Exercise description
From the line containing "TR201: NPN 2N3904" to the last line of the records, reproduce every line exactly and print nothing else.

--- Data for the task ---

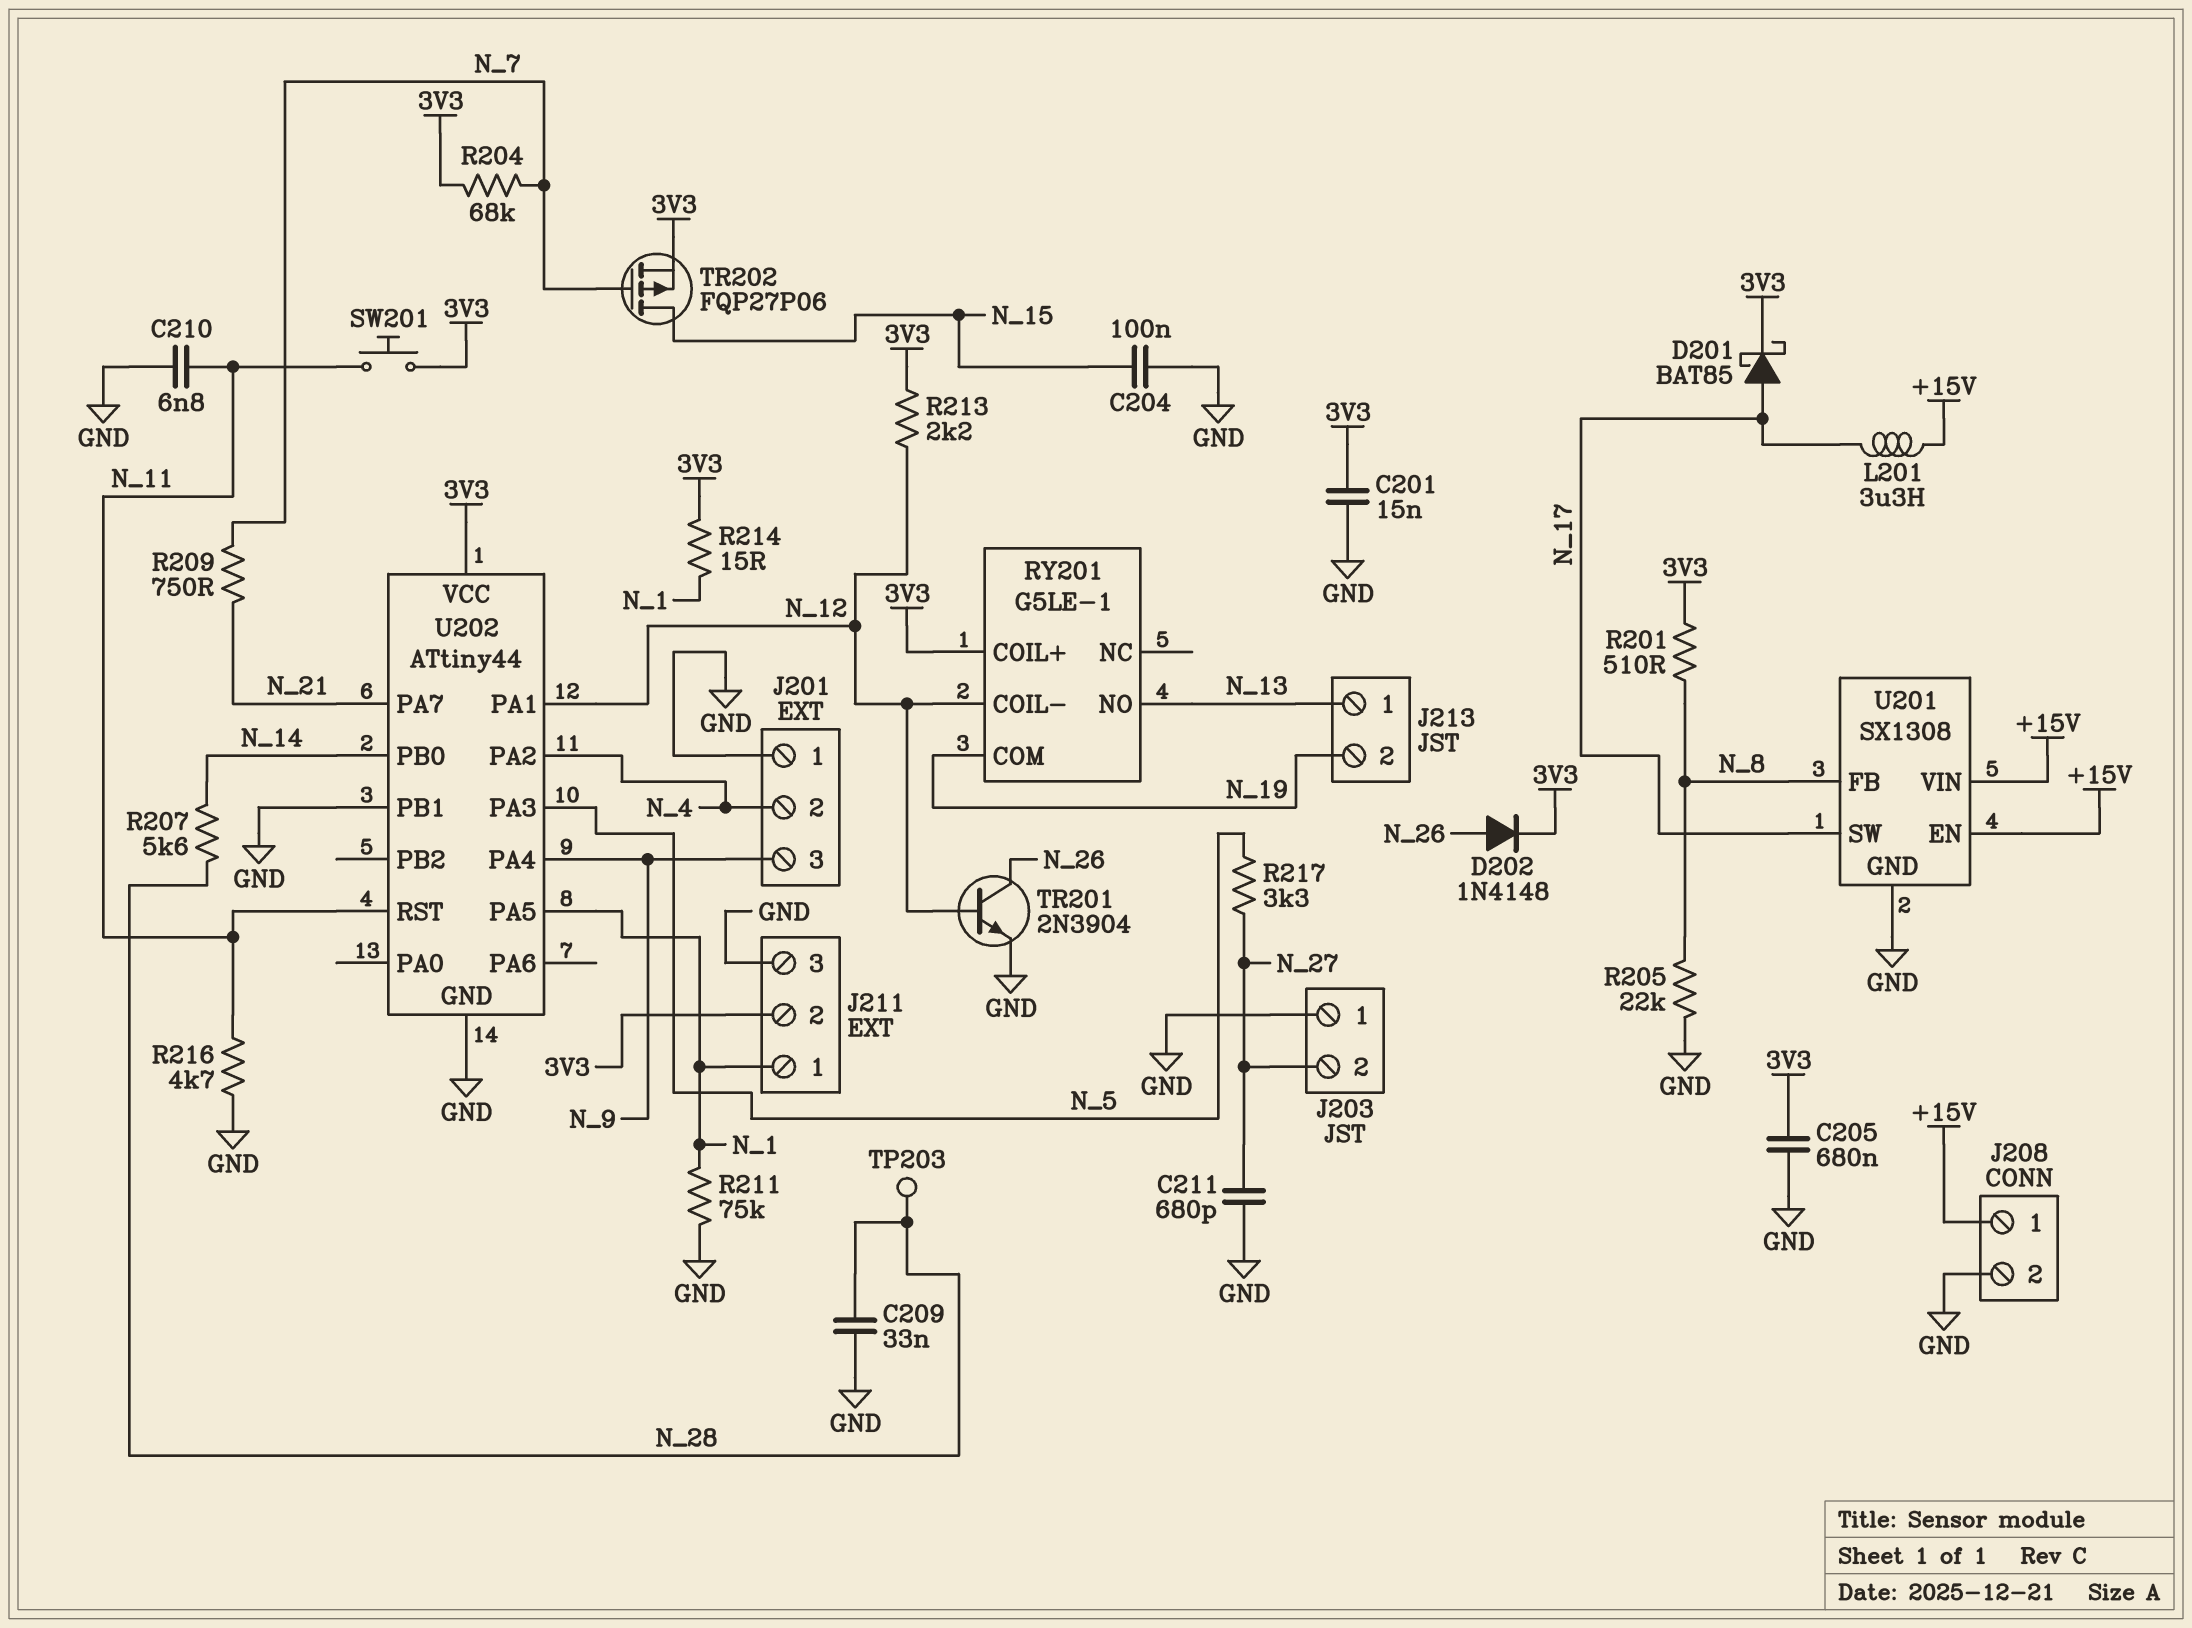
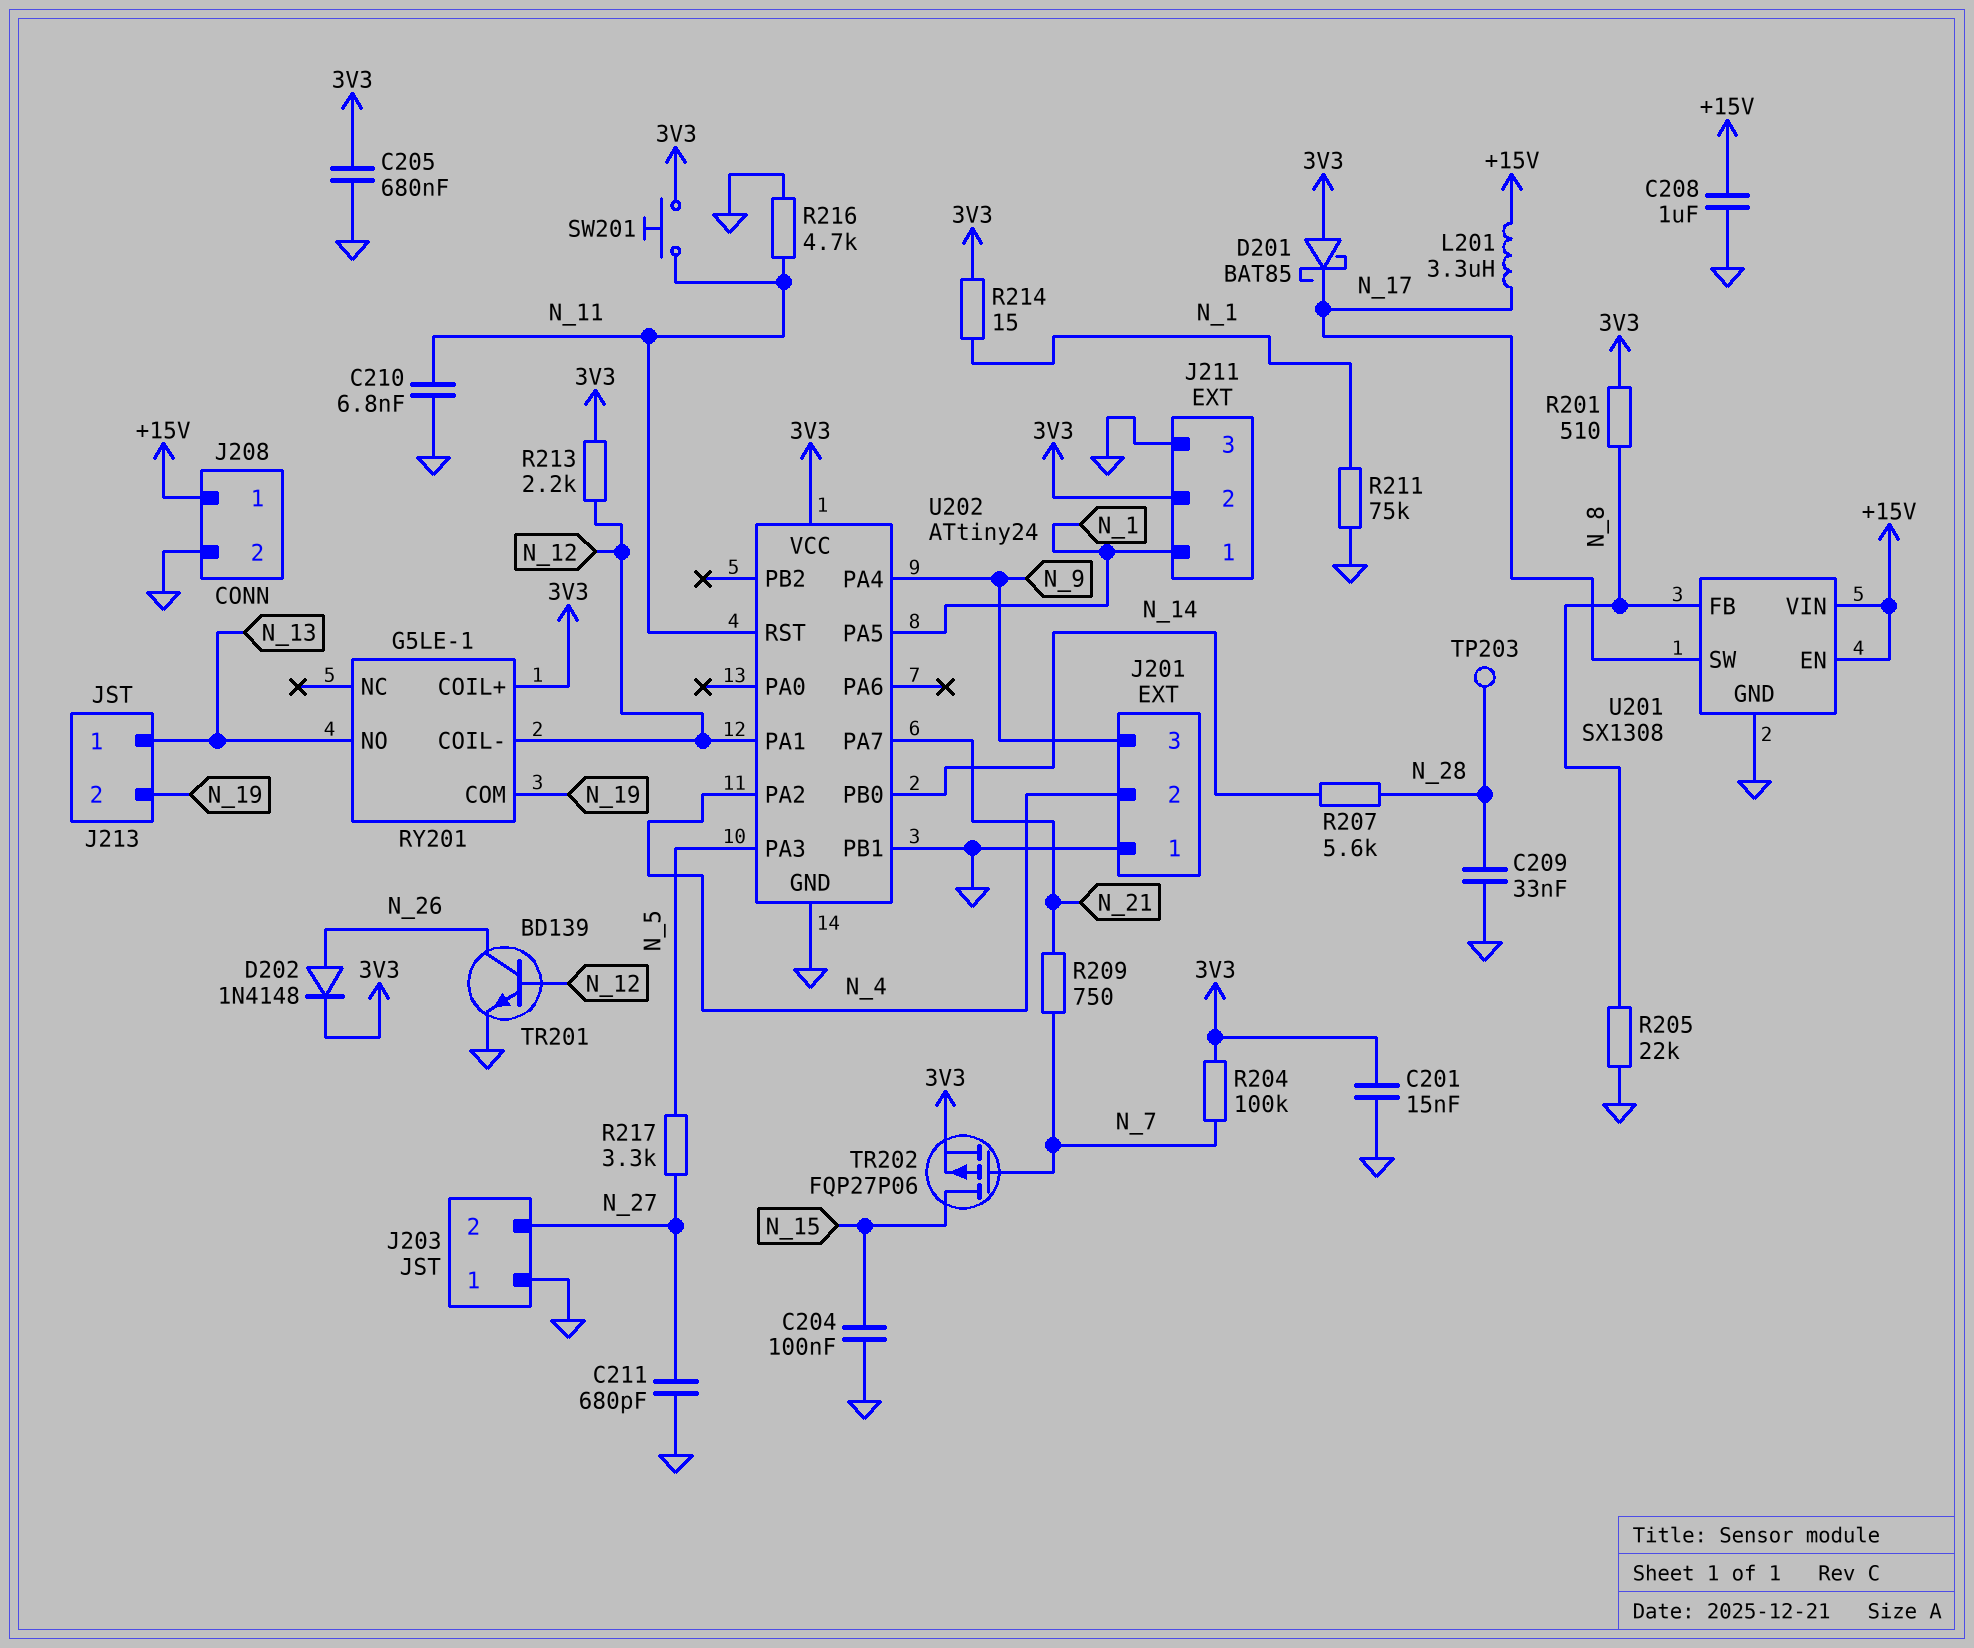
C208: none -> 1uF (+15V, GND)
D201: schottky BAT85 (A N_17, K 3V3) -> schottky BAT85 (A 3V3, K N_17)
R204: 68k (3V3, N_7) -> 100k (3V3, N_7)
TR201: NPN 2N3904 (B N_12, C N_26, E GND) -> NPN BD139 (B N_12, C N_26, E GND)
U202: ATtiny44 -> ATtiny24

---

Response to the task
TR201: NPN 2N3904 (B N_12, C N_26, E GND) -> NPN BD139 (B N_12, C N_26, E GND)
U202: ATtiny44 -> ATtiny24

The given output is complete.